--- Data under study Enclosed Below ---

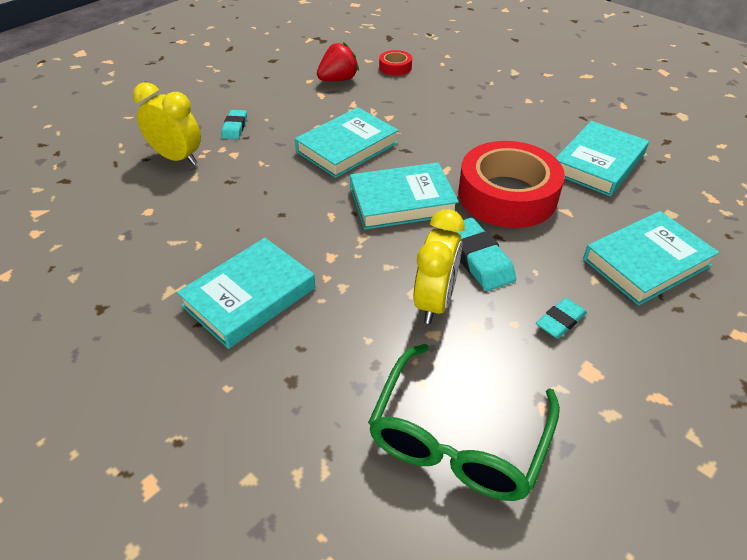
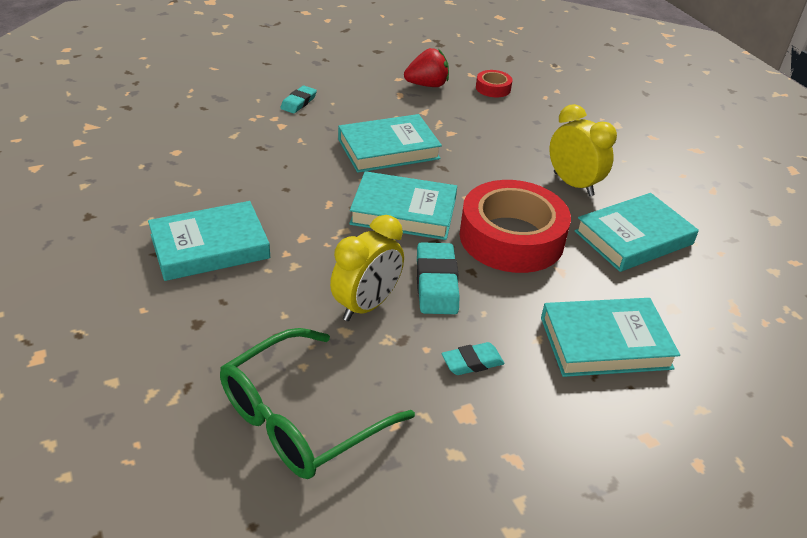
camera: 20 degrees right, 5 degrees down
yellow clock [133,82,201,165] -> yellow clock moved to [549,104,617,196]

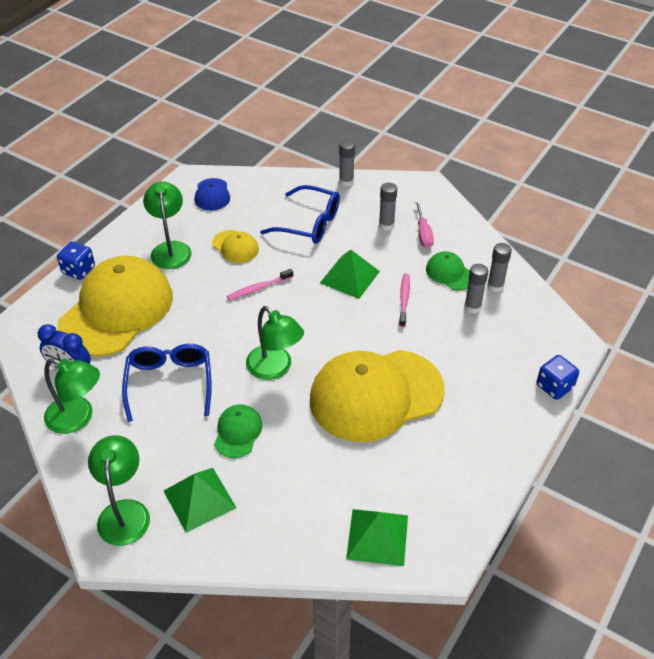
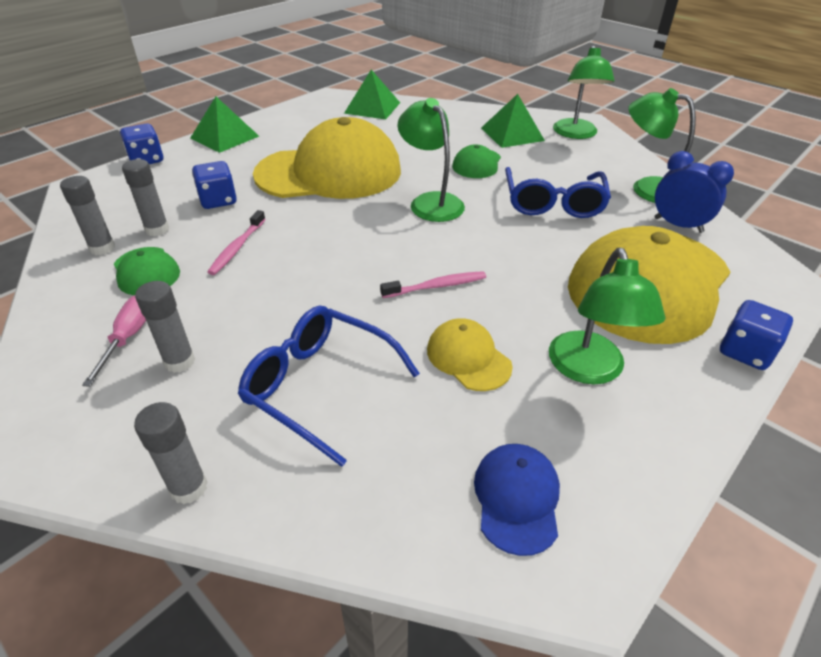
camera: 170 degrees left, 5 degrees down
green pyramid [320,250,380,299] -> green pyramid moved to [190,96,259,153]
none -> blue dice [192,161,237,209]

--- End of Enclosed Data under study ---

• Task objective: Would you copy out the data exactly, leaving every picture out?

• Written solution:
camera: 20 degrees right, 5 degrees down
yellow clock [133,82,201,165] -> yellow clock moved to [549,104,617,196]

camera: 170 degrees left, 5 degrees down
green pyramid [320,250,380,299] -> green pyramid moved to [190,96,259,153]
none -> blue dice [192,161,237,209]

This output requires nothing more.